• **EXERCISE INSTRUCTIONS**
Copy nothing but the lines below running from the line containing "C3: 3.3uF (GND, VA) -> none" through the line containing "V2: AC 2V (+15V, GND)", both end lines included.

• **EXERCISE DATA**
┌──
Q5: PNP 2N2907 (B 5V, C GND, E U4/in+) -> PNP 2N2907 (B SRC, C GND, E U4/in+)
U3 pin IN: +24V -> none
└──
┌──
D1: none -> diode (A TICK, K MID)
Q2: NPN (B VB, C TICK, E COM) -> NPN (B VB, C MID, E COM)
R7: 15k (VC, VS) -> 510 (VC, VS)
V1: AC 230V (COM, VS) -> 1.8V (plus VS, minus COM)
└──
┌──
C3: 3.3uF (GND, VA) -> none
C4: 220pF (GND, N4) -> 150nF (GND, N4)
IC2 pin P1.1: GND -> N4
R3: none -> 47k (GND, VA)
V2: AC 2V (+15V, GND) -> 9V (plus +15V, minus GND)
└──
• **THE COMPLETED TASK**
C3: 3.3uF (GND, VA) -> none
C4: 220pF (GND, N4) -> 150nF (GND, N4)
IC2 pin P1.1: GND -> N4
R3: none -> 47k (GND, VA)
V2: AC 2V (+15V, GND) -> 9V (plus +15V, minus GND)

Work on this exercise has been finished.